======== DATA FOR THIS TASK

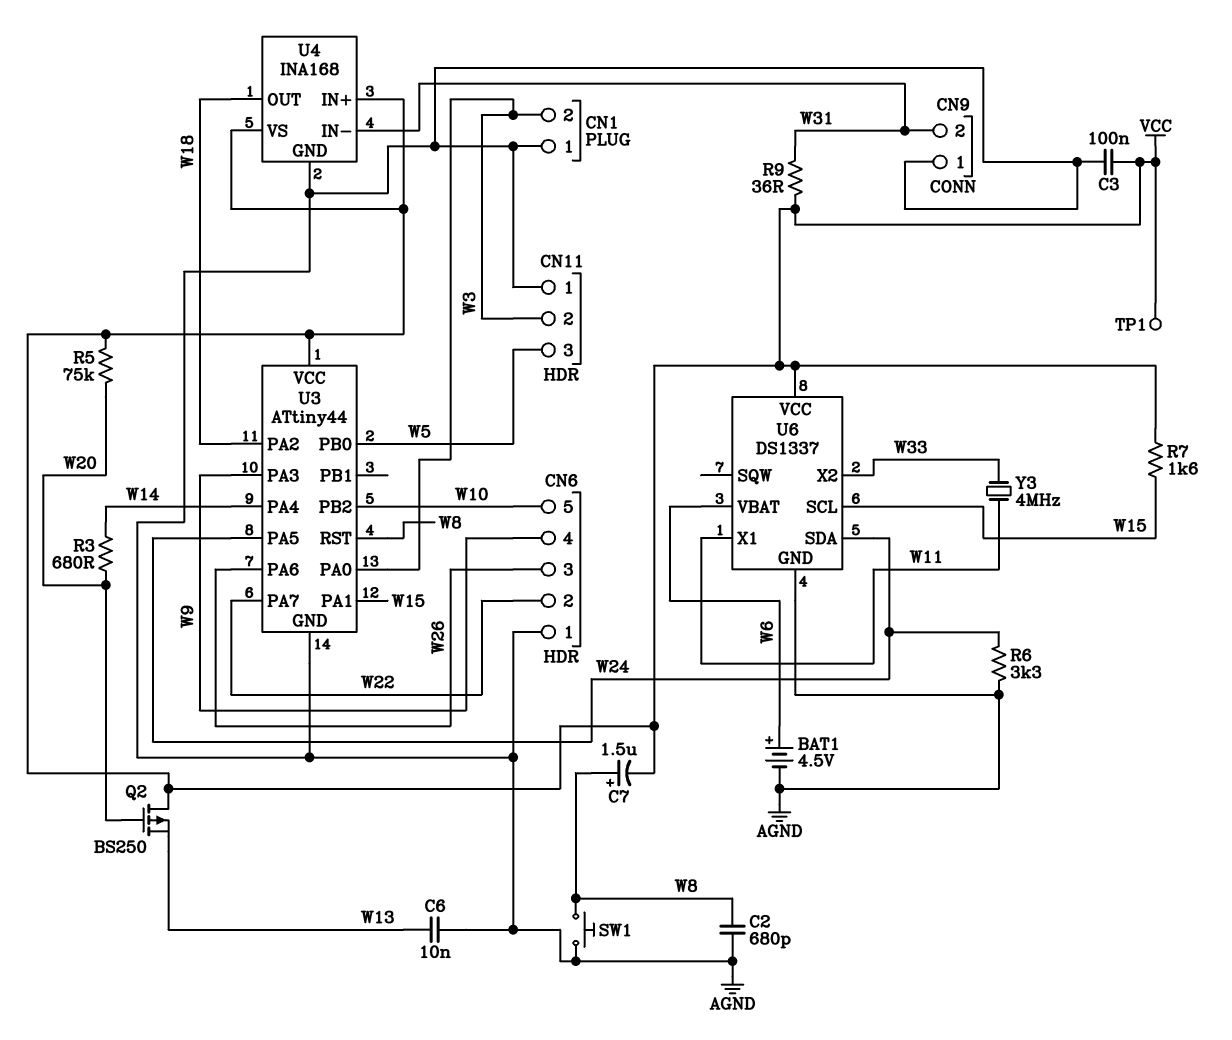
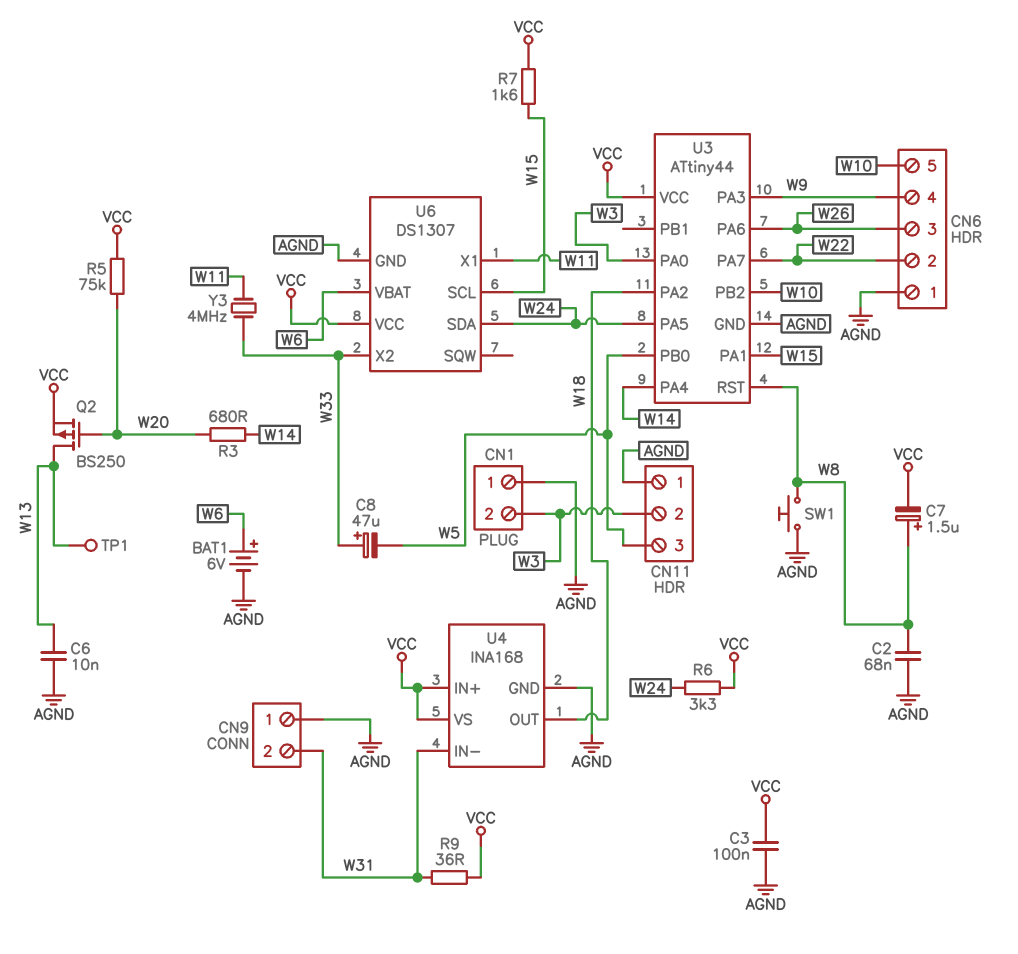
BAT1: 4.5V (plus W6, minus AGND) -> 6V (plus W6, minus AGND)
C2: 680pF (AGND, W8) -> 68nF (AGND, W8)
C8: none -> 47uF (plus W33, minus W5)
Q2: PMOS BS250 (G W20, D VCC, S W13) -> PMOS BS250 (G W20, D W13, S VCC)
R6: 3.3k (AGND, W24) -> 3.3k (VCC, W24)
TP1: test point (VCC) -> test point (W13)
U6: DS1337 -> DS1307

================

Look for the line with "TP1: test point (VCC) -> test point (W13)" in the listing above. Print it and each later line exactly, ending with the last line.

TASK ANSWER
TP1: test point (VCC) -> test point (W13)
U6: DS1337 -> DS1307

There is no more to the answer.